*** Opening of LISTED ENTRIES ***

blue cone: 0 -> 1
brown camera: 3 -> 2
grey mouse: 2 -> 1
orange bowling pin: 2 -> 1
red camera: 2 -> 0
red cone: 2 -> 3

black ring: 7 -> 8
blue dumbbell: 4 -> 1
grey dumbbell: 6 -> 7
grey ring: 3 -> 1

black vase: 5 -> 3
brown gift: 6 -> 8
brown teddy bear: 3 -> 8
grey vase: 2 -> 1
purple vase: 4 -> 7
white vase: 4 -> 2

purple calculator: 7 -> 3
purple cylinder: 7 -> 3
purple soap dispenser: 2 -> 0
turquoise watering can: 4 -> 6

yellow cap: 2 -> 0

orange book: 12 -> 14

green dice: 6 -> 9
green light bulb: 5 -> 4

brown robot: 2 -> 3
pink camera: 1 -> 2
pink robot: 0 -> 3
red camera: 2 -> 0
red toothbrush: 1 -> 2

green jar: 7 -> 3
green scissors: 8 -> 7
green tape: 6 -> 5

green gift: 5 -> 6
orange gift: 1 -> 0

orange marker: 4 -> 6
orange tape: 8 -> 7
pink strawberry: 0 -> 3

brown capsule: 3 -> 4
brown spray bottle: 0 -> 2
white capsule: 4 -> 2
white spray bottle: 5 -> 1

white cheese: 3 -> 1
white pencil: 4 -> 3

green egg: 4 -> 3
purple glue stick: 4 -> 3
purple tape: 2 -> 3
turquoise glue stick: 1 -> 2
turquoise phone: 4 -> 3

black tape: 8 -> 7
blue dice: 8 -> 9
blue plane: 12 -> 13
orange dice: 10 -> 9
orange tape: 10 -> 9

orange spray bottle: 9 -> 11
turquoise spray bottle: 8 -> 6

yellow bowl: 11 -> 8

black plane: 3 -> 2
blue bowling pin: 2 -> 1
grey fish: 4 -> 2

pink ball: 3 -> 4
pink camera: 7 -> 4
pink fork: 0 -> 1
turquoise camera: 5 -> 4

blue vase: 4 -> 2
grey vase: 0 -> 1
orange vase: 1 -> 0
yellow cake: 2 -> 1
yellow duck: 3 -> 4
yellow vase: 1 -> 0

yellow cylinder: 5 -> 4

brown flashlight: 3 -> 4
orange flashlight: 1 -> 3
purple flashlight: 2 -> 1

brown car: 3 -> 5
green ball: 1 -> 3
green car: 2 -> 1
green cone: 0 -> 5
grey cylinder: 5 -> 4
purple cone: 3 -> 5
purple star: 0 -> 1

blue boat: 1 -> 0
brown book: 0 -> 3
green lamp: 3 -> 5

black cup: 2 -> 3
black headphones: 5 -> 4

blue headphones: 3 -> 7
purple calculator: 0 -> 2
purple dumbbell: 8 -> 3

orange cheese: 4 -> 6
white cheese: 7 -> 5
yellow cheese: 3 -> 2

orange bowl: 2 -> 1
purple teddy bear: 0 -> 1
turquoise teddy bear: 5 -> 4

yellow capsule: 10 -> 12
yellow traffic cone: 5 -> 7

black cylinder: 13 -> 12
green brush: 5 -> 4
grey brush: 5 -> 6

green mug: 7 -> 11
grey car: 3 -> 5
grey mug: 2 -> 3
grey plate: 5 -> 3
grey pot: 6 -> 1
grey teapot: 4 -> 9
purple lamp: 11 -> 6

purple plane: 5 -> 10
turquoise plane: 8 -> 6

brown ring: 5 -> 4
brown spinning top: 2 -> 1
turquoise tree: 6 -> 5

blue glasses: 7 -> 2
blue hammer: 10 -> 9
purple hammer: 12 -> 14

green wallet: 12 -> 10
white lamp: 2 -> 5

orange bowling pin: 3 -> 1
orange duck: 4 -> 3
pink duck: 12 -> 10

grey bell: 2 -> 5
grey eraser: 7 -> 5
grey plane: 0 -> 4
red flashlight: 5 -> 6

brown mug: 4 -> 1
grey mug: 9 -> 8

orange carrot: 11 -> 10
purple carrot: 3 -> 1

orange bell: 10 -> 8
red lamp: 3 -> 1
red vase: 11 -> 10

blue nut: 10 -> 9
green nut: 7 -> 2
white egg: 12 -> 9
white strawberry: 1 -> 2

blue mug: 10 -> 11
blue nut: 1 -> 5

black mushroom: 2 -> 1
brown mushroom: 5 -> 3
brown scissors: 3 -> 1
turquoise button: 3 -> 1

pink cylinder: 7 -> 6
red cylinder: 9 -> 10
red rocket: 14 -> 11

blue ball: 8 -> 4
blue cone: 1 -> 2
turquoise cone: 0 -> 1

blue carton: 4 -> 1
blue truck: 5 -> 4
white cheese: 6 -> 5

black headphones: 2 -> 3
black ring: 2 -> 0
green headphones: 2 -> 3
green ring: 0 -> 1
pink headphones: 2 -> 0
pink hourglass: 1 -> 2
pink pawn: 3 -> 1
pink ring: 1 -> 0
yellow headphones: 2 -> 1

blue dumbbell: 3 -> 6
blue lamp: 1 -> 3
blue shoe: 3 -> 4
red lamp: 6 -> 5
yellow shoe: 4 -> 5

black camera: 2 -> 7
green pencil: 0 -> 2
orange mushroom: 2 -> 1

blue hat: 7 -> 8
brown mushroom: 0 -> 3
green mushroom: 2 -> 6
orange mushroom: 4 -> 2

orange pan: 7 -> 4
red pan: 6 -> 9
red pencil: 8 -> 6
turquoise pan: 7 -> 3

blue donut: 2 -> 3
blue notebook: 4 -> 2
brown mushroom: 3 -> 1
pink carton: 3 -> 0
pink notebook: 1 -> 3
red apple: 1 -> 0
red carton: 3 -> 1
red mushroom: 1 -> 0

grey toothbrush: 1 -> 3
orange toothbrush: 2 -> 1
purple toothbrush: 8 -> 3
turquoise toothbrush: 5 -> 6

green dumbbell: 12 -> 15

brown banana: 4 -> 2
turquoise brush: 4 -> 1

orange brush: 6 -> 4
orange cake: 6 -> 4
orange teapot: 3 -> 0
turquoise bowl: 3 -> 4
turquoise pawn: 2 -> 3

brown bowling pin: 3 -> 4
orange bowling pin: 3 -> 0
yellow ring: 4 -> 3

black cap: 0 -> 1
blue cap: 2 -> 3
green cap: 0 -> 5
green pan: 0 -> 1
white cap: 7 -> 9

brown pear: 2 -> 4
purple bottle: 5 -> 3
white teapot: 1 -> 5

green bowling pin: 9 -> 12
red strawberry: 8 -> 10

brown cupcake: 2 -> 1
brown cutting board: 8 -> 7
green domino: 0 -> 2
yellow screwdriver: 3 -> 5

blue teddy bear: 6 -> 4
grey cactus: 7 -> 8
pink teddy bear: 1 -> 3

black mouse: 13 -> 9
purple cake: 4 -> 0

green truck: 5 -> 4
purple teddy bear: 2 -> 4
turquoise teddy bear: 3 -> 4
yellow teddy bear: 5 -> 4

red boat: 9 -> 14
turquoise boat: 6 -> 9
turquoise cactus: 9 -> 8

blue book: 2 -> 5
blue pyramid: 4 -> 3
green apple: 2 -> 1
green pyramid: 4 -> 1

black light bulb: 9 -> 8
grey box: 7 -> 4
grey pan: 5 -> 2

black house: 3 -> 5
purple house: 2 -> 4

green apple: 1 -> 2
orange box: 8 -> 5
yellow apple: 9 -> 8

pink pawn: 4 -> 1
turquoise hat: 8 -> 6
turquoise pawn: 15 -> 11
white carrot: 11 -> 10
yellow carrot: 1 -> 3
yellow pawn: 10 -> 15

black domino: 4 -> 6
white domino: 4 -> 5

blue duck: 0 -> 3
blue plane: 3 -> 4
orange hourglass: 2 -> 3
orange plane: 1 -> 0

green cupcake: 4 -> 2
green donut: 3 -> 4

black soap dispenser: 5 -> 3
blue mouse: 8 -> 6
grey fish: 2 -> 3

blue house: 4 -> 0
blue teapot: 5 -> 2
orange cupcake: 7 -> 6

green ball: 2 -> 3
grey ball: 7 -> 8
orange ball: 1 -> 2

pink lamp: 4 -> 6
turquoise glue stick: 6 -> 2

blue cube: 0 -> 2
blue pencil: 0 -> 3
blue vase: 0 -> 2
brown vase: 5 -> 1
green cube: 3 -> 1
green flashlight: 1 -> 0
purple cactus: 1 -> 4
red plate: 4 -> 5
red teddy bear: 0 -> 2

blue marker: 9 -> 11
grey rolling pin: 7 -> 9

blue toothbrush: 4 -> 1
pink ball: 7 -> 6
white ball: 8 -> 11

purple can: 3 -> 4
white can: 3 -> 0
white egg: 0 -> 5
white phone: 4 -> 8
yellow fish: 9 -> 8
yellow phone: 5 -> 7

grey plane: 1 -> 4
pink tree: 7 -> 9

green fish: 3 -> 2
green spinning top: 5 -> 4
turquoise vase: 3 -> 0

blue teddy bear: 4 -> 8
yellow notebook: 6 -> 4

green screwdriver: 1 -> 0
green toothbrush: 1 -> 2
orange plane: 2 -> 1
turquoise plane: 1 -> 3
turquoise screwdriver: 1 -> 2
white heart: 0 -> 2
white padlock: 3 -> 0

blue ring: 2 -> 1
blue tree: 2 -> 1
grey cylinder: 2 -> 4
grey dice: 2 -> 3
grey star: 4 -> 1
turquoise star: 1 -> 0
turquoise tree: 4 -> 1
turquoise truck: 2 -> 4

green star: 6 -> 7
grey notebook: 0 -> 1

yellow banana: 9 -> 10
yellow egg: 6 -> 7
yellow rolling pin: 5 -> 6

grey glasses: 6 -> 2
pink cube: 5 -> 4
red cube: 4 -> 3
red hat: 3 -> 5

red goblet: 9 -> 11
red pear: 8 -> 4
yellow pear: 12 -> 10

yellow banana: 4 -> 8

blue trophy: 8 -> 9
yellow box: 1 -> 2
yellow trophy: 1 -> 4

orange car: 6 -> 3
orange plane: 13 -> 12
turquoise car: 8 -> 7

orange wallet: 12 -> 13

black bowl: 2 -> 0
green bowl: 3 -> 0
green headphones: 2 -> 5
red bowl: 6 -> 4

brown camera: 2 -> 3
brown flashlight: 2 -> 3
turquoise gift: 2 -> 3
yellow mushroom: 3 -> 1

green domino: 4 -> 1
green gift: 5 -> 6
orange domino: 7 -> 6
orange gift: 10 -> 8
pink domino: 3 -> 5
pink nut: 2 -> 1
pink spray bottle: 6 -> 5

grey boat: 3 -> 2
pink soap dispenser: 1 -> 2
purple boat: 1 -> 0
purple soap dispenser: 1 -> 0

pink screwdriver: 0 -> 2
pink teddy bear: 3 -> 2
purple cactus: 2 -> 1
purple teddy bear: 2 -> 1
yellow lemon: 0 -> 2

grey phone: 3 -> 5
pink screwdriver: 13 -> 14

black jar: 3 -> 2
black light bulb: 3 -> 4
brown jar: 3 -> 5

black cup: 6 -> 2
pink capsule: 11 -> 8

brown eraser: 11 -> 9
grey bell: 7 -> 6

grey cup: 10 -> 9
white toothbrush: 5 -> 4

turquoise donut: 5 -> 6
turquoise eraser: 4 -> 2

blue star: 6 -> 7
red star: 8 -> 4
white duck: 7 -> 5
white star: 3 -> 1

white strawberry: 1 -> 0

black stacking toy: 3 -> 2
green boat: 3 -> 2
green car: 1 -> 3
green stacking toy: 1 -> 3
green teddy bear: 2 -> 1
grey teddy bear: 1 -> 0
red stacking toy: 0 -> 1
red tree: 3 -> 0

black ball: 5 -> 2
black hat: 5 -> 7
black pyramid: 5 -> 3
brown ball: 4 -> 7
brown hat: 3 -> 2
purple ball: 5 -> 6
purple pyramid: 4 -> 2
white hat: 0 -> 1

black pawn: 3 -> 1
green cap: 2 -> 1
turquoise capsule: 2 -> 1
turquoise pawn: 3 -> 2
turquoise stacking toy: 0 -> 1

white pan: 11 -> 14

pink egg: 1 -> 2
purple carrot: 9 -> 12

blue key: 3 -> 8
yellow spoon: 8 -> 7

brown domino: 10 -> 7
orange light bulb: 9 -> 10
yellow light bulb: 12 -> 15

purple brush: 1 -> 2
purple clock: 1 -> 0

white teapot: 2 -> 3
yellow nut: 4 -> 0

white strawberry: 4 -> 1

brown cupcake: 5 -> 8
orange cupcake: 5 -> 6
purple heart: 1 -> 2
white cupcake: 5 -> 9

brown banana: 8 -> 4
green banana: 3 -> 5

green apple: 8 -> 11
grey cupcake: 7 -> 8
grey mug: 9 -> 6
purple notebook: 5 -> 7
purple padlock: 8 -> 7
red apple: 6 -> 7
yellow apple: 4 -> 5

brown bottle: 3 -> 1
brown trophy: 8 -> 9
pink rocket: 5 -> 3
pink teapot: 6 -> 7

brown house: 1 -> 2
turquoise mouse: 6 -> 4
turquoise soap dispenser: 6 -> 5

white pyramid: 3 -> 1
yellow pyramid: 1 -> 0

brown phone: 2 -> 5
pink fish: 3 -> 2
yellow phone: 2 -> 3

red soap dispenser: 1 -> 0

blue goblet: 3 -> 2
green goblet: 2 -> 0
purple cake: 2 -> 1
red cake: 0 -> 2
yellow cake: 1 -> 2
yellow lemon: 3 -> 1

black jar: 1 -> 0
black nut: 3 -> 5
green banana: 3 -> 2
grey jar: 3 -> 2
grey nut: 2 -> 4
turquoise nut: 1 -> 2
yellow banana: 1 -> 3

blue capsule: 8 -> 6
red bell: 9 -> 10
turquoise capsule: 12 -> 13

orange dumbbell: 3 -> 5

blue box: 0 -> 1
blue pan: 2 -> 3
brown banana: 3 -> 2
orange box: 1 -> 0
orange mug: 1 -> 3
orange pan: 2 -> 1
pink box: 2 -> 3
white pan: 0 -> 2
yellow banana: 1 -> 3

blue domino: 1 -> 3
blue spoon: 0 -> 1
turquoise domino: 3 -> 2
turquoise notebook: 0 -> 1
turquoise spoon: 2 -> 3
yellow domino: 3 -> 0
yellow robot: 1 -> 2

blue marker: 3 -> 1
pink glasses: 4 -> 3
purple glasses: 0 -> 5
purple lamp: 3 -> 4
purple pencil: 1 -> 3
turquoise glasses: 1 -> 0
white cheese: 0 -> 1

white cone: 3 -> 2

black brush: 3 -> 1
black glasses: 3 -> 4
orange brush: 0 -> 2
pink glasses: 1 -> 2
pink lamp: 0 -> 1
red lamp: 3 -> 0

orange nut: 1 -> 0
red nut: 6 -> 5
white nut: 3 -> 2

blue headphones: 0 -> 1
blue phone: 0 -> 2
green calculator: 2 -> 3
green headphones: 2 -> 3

*** Close of LISTED ENTRIES ***

> **THE PROBLEM**
Above are the records; from them, give again exactly the lines from the one containing "green cone: 0 -> 5" to the one containing "blue dumbbell: 3 -> 6", both lines included, and nothing more.

> **ANSWER TO THIS PROBLEM**
green cone: 0 -> 5
grey cylinder: 5 -> 4
purple cone: 3 -> 5
purple star: 0 -> 1

blue boat: 1 -> 0
brown book: 0 -> 3
green lamp: 3 -> 5

black cup: 2 -> 3
black headphones: 5 -> 4

blue headphones: 3 -> 7
purple calculator: 0 -> 2
purple dumbbell: 8 -> 3

orange cheese: 4 -> 6
white cheese: 7 -> 5
yellow cheese: 3 -> 2

orange bowl: 2 -> 1
purple teddy bear: 0 -> 1
turquoise teddy bear: 5 -> 4

yellow capsule: 10 -> 12
yellow traffic cone: 5 -> 7

black cylinder: 13 -> 12
green brush: 5 -> 4
grey brush: 5 -> 6

green mug: 7 -> 11
grey car: 3 -> 5
grey mug: 2 -> 3
grey plate: 5 -> 3
grey pot: 6 -> 1
grey teapot: 4 -> 9
purple lamp: 11 -> 6

purple plane: 5 -> 10
turquoise plane: 8 -> 6

brown ring: 5 -> 4
brown spinning top: 2 -> 1
turquoise tree: 6 -> 5

blue glasses: 7 -> 2
blue hammer: 10 -> 9
purple hammer: 12 -> 14

green wallet: 12 -> 10
white lamp: 2 -> 5

orange bowling pin: 3 -> 1
orange duck: 4 -> 3
pink duck: 12 -> 10

grey bell: 2 -> 5
grey eraser: 7 -> 5
grey plane: 0 -> 4
red flashlight: 5 -> 6

brown mug: 4 -> 1
grey mug: 9 -> 8

orange carrot: 11 -> 10
purple carrot: 3 -> 1

orange bell: 10 -> 8
red lamp: 3 -> 1
red vase: 11 -> 10

blue nut: 10 -> 9
green nut: 7 -> 2
white egg: 12 -> 9
white strawberry: 1 -> 2

blue mug: 10 -> 11
blue nut: 1 -> 5

black mushroom: 2 -> 1
brown mushroom: 5 -> 3
brown scissors: 3 -> 1
turquoise button: 3 -> 1

pink cylinder: 7 -> 6
red cylinder: 9 -> 10
red rocket: 14 -> 11

blue ball: 8 -> 4
blue cone: 1 -> 2
turquoise cone: 0 -> 1

blue carton: 4 -> 1
blue truck: 5 -> 4
white cheese: 6 -> 5

black headphones: 2 -> 3
black ring: 2 -> 0
green headphones: 2 -> 3
green ring: 0 -> 1
pink headphones: 2 -> 0
pink hourglass: 1 -> 2
pink pawn: 3 -> 1
pink ring: 1 -> 0
yellow headphones: 2 -> 1

blue dumbbell: 3 -> 6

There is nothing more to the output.